▶ [ASSIGNMENT]
Print the lines in the listing below starting at the line with "C211: 33nF (W12, W18) -> 470pF (W12, W18)" and ending at the line with "R220: 1k (GND, W4) -> 36k (GND, W4)", both included. Reproduce them exactly and omit every picture.

▶ [DATA TO EXAMINE]
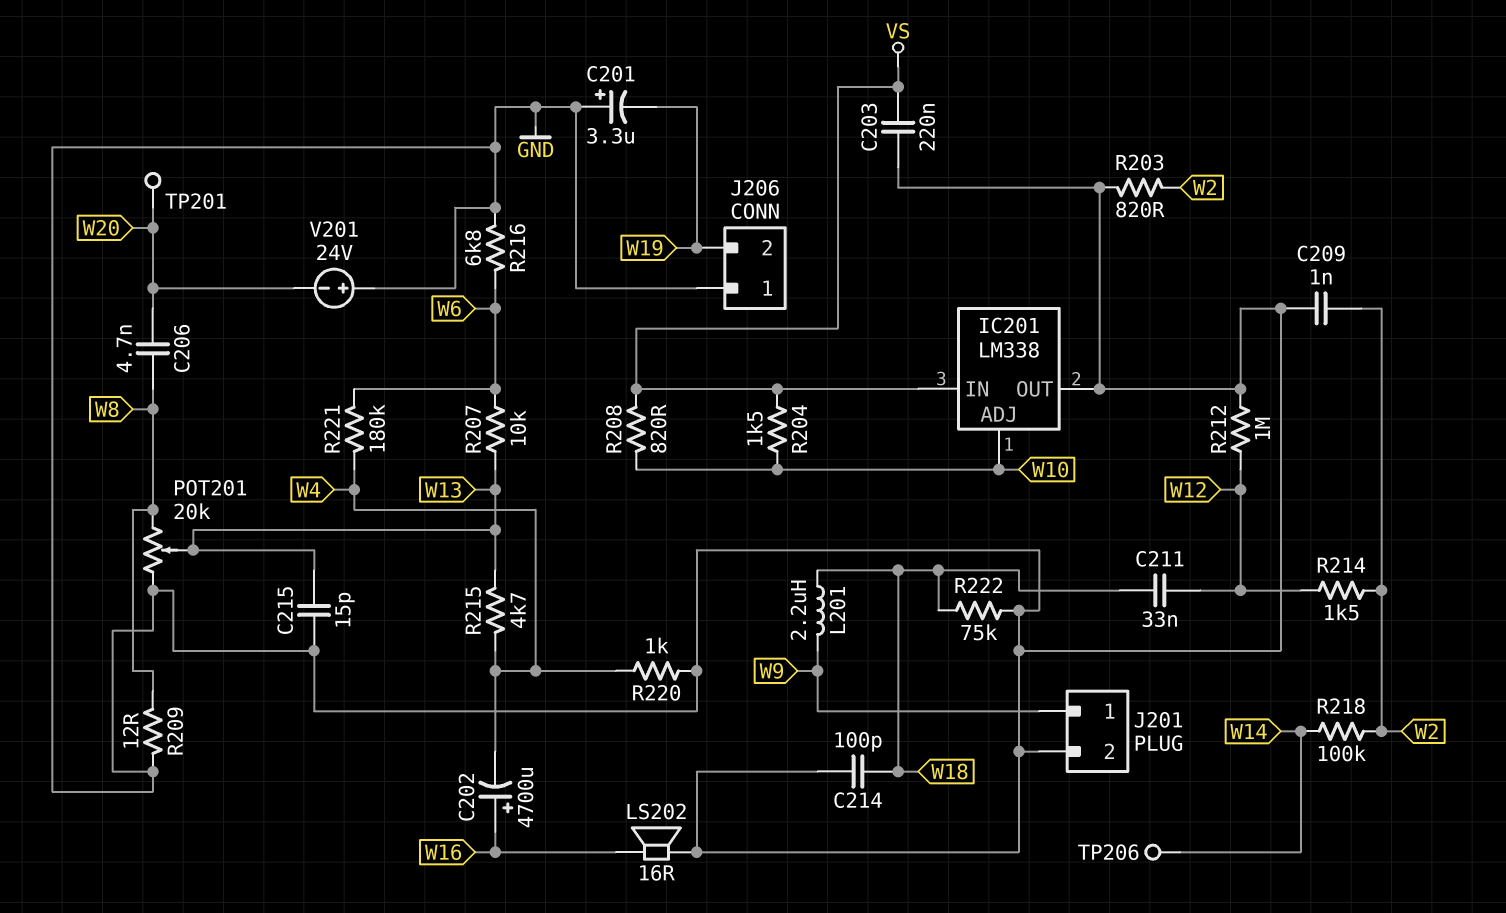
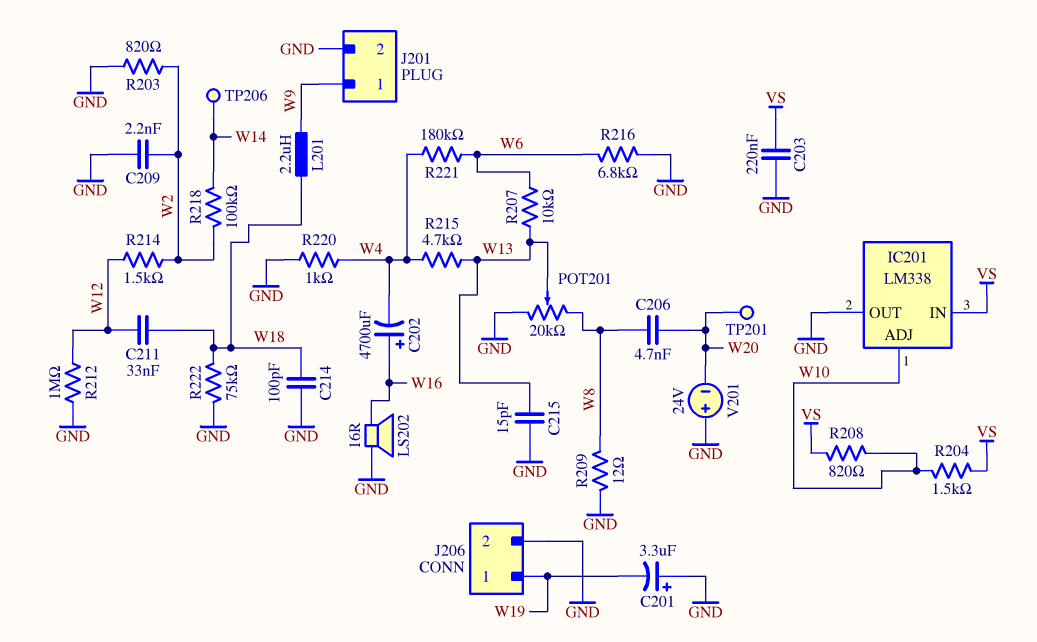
C209: 1nF (GND, W2) -> 2.2nF (GND, W2)
J206 pin 1: GND -> W19
J206 pin 2: W19 -> GND

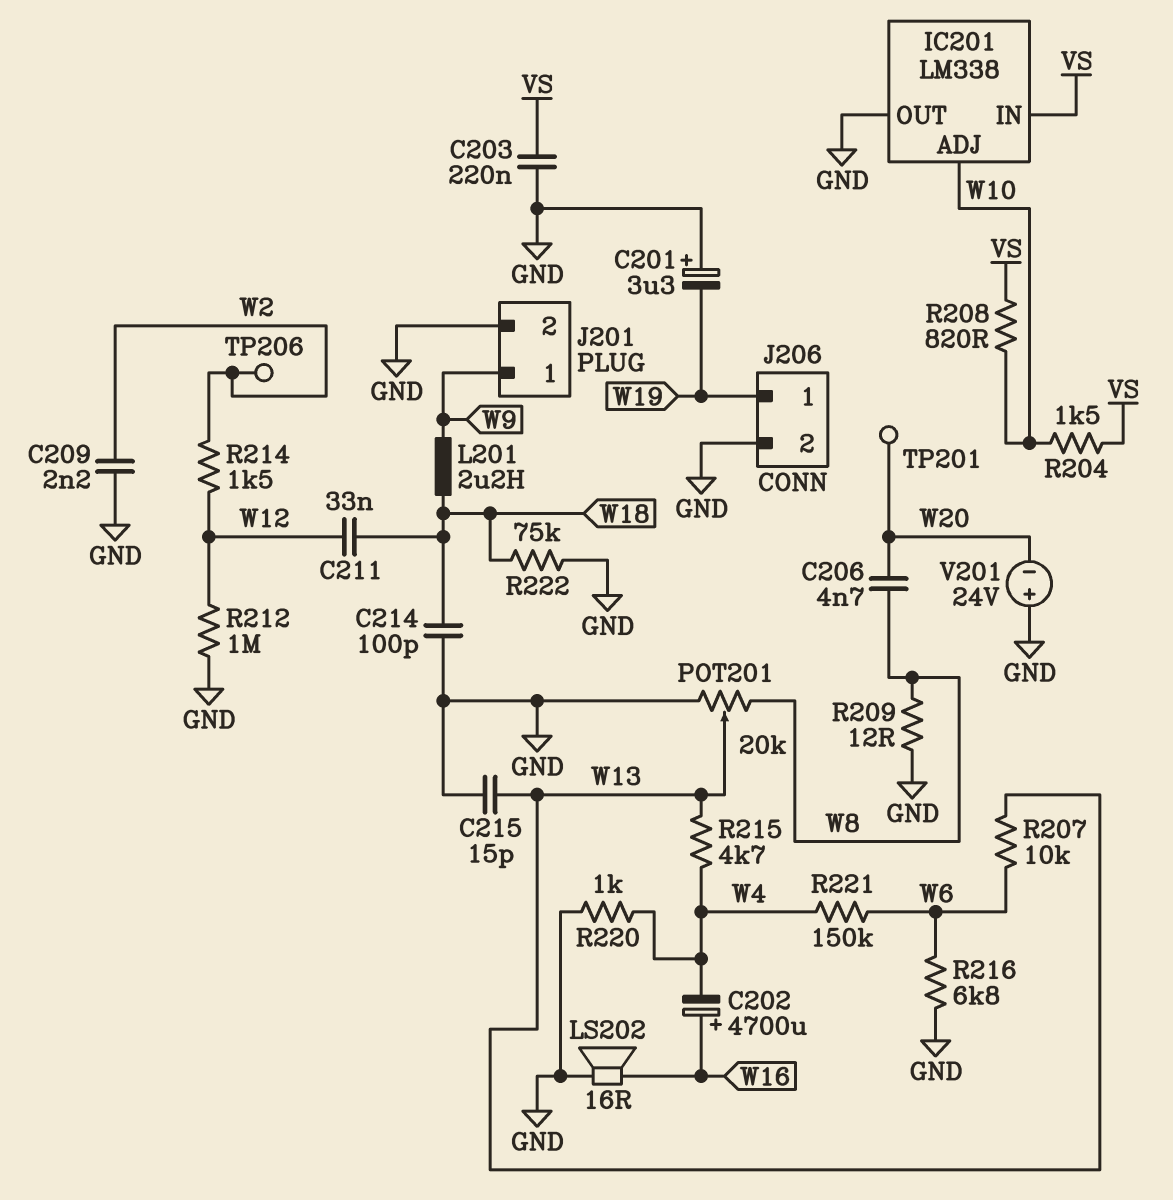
R203: 820 (GND, W2) -> none
R218: 100k (W2, W14) -> none
R221: 180k (W4, W6) -> 150k (W4, W6)
TP206: test point (W14) -> test point (W2)

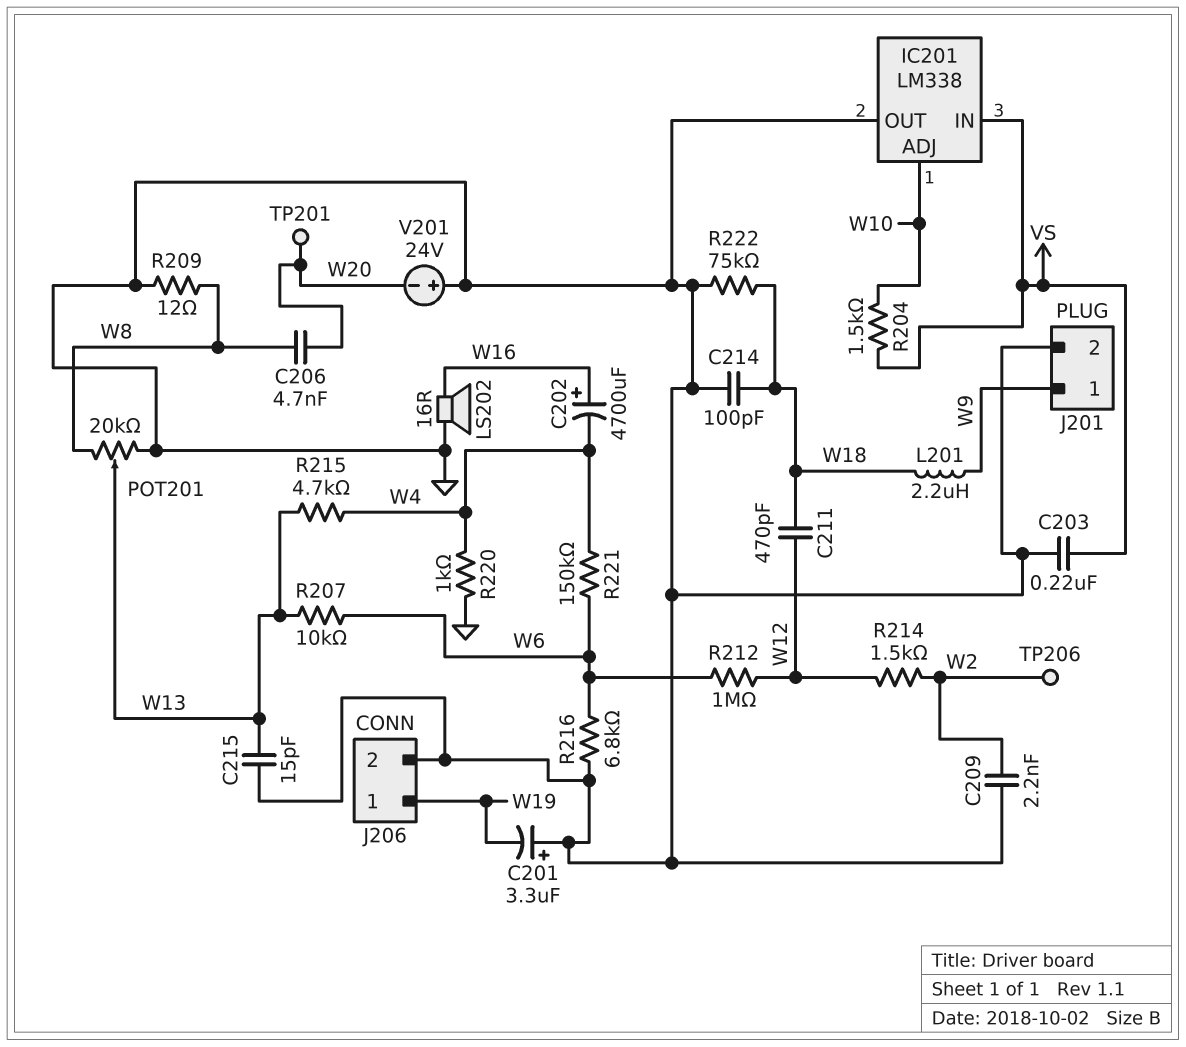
C211: 33nF (W12, W18) -> 470pF (W12, W18)
R208: 820 (VS, W10) -> none
R212: 1M (GND, W12) -> 1M (W6, W12)

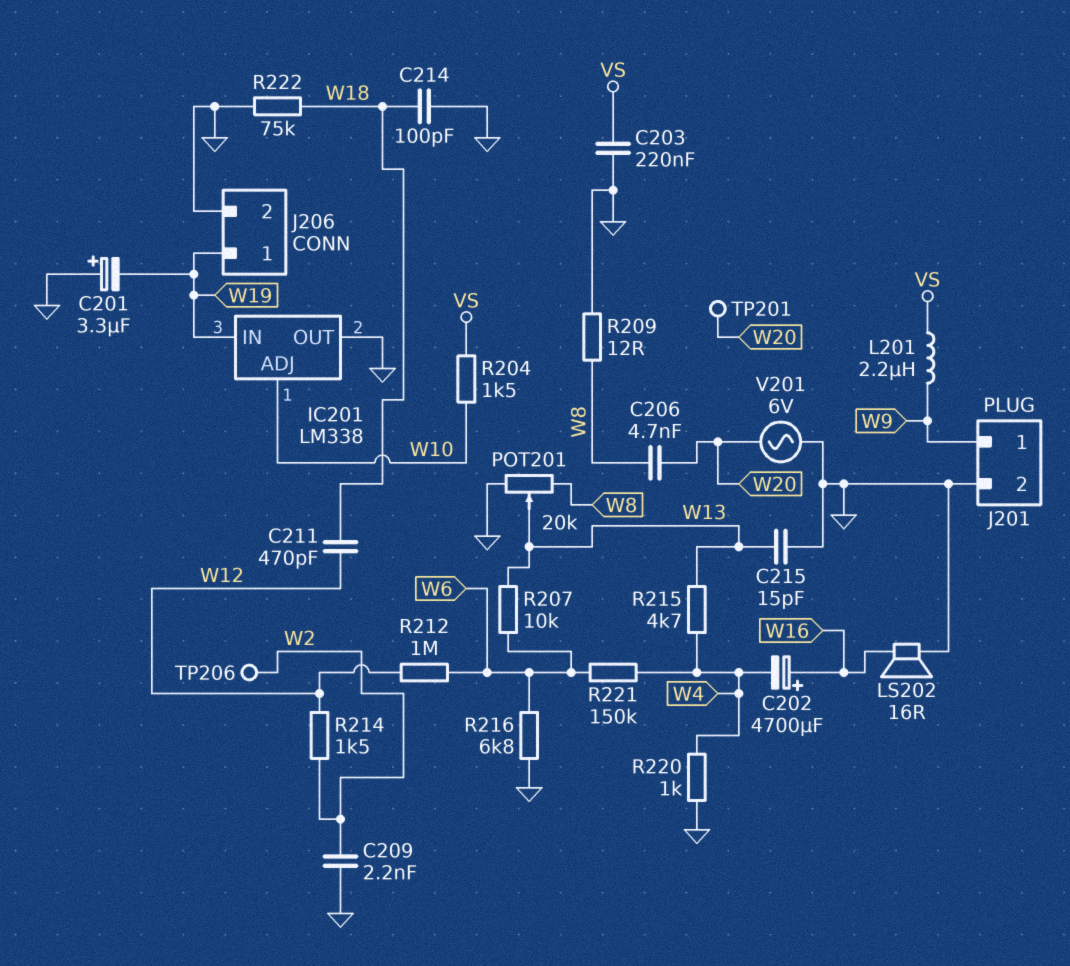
IC201 pin IN: VS -> W19
L201: 2.2uH (W9, W18) -> 2.2uH (VS, W9)
V201: 24V (plus GND, minus W20) -> AC 6V (GND, W20)

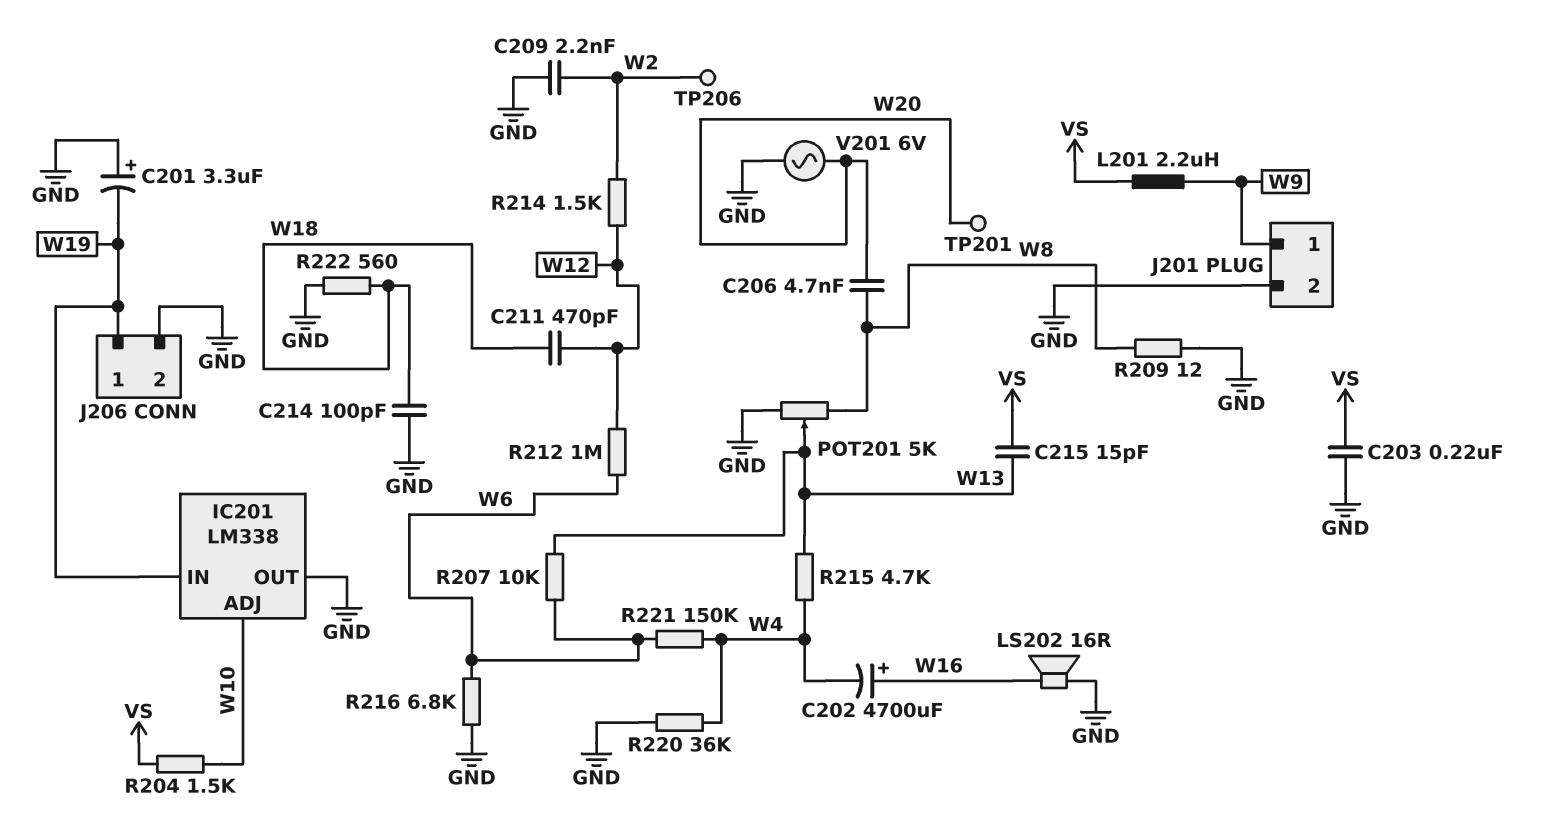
C215: 15pF (GND, W13) -> 15pF (VS, W13)
POT201: 20k (GND, W8, wiper W13) -> 5k (GND, W8, wiper W13)
R220: 1k (GND, W4) -> 36k (GND, W4)
R222: 75k (GND, W18) -> 560 (GND, W18)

▶ [RESULT]
C211: 33nF (W12, W18) -> 470pF (W12, W18)
R208: 820 (VS, W10) -> none
R212: 1M (GND, W12) -> 1M (W6, W12)

IC201 pin IN: VS -> W19
L201: 2.2uH (W9, W18) -> 2.2uH (VS, W9)
V201: 24V (plus GND, minus W20) -> AC 6V (GND, W20)

C215: 15pF (GND, W13) -> 15pF (VS, W13)
POT201: 20k (GND, W8, wiper W13) -> 5k (GND, W8, wiper W13)
R220: 1k (GND, W4) -> 36k (GND, W4)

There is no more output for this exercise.